TASK DETAILS: Images in the data are to be skipped, while every line is restated exactly as written.

DATA SEGMENT:
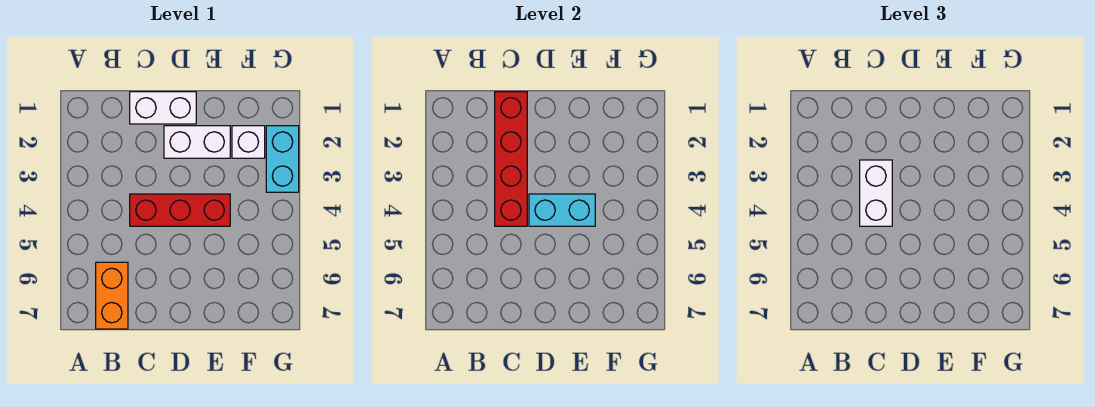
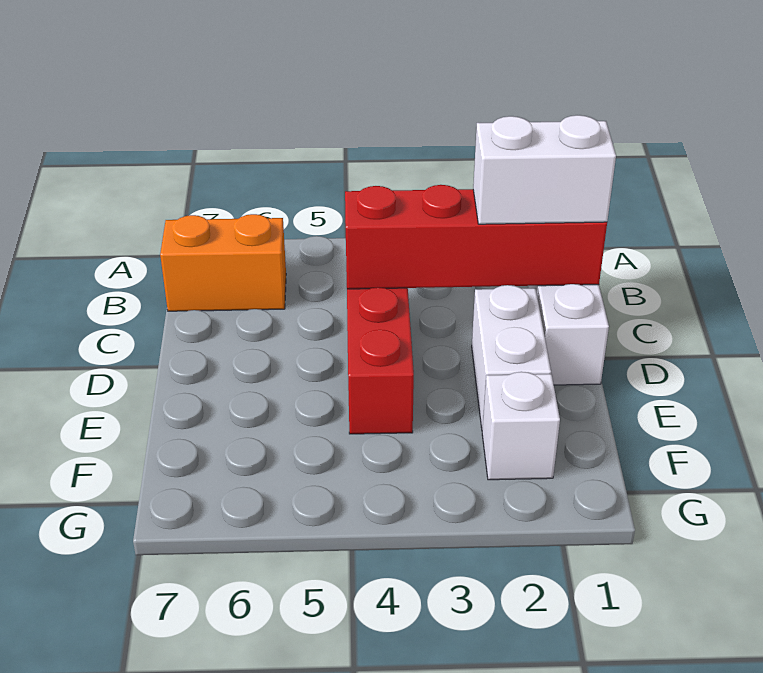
white brick C3:C4 level 3 -> white brick C1:C2 level 3
cyan brick D4:E4 level 2 -> none
cyan brick G2:G3 level 1 -> none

RESPONSE AREA:
white brick C3:C4 level 3 -> white brick C1:C2 level 3
cyan brick D4:E4 level 2 -> none
cyan brick G2:G3 level 1 -> none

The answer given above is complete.